● Problem statement: Only lines containing "image" belong in the answer, each copied from the entries below.

● Given records:
--*--

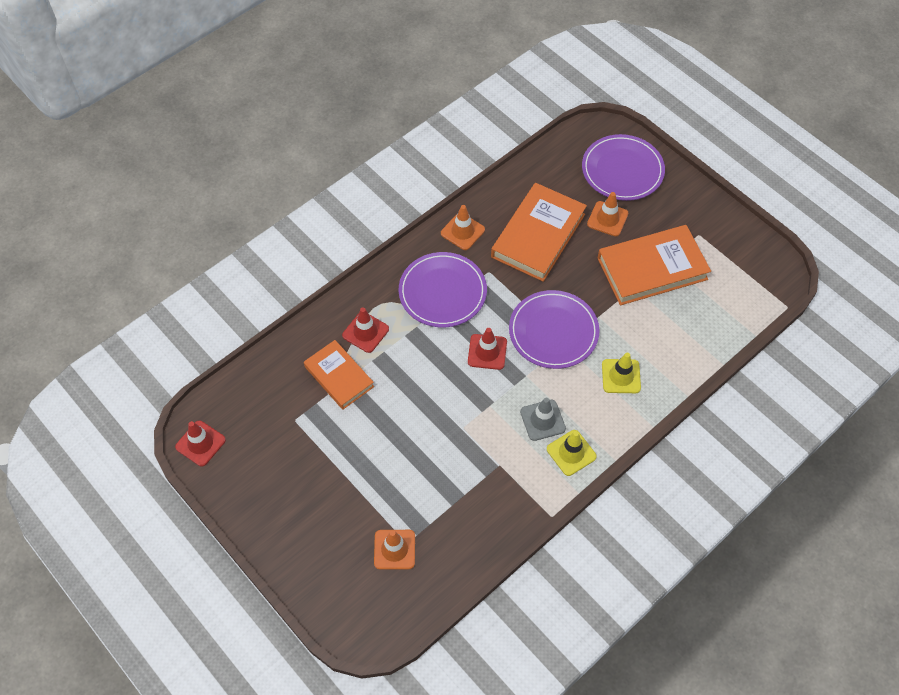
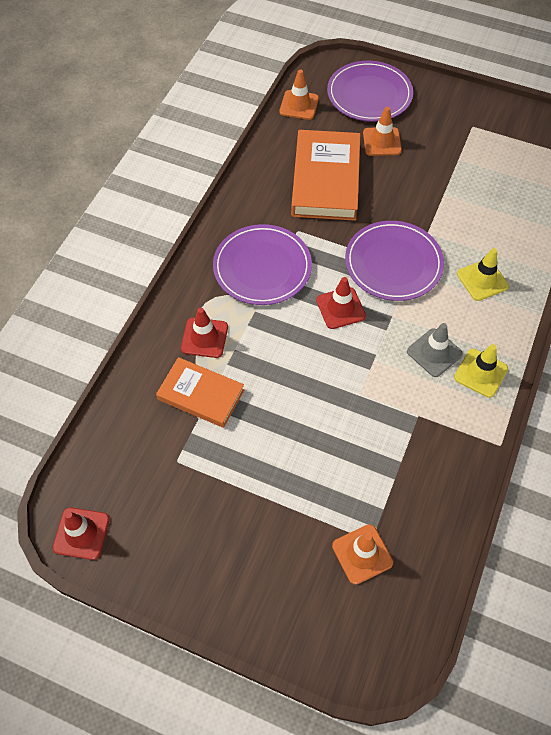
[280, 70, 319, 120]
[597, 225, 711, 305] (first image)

--*--

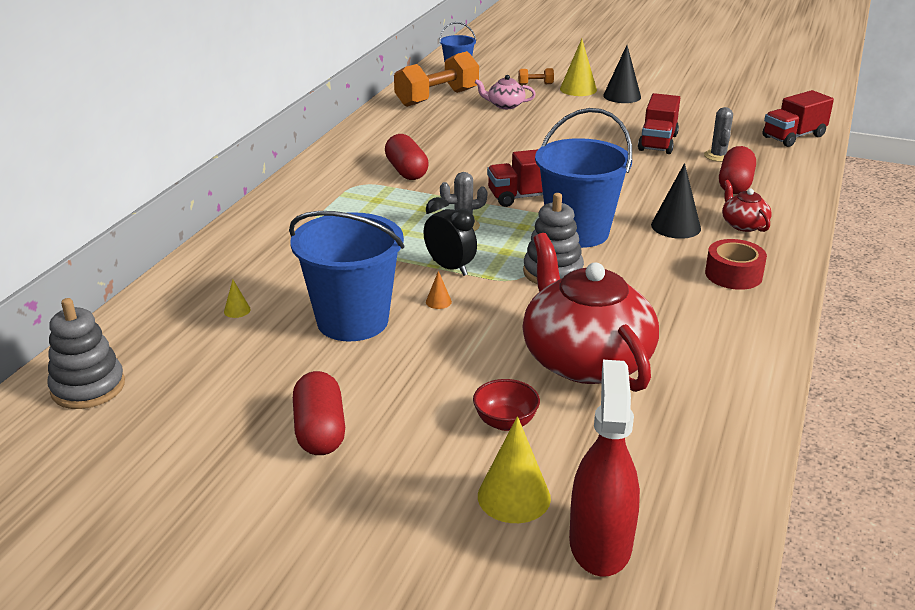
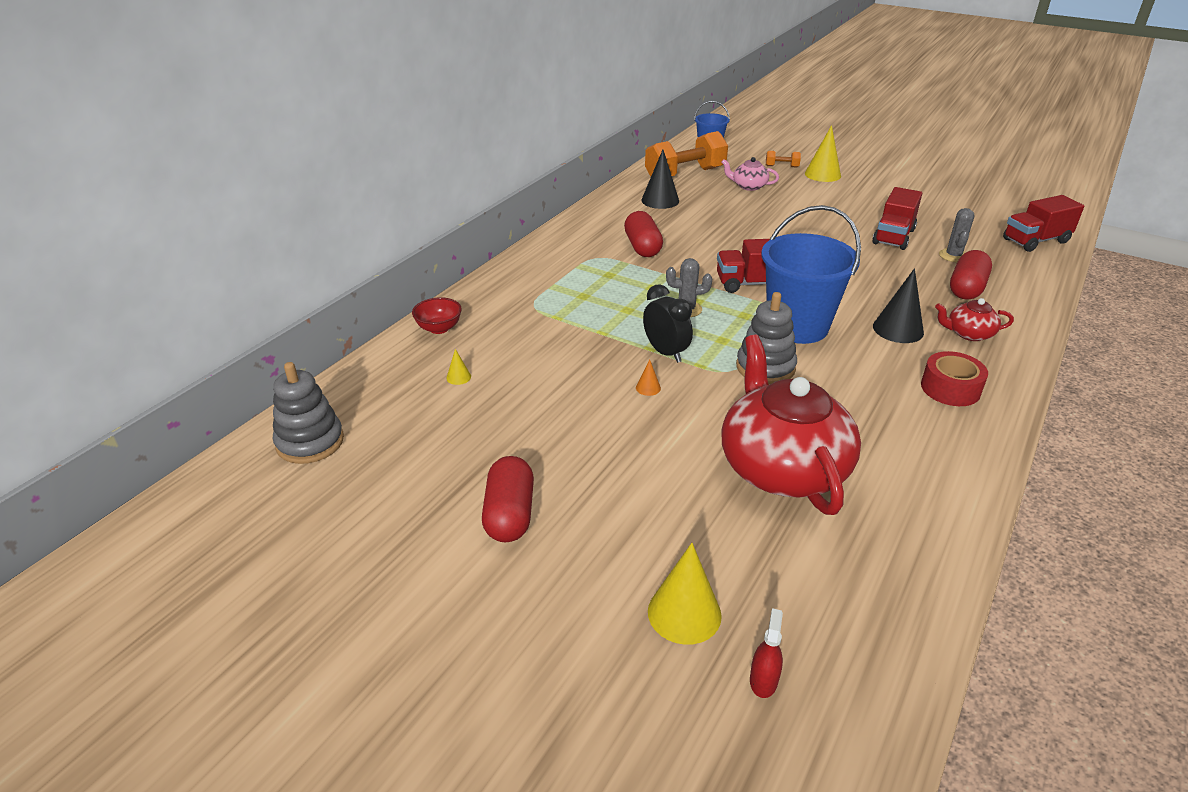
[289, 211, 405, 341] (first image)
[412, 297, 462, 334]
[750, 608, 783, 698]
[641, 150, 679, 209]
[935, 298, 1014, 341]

--*--

● Task result:
[597, 225, 711, 305] (first image)
[289, 211, 405, 341] (first image)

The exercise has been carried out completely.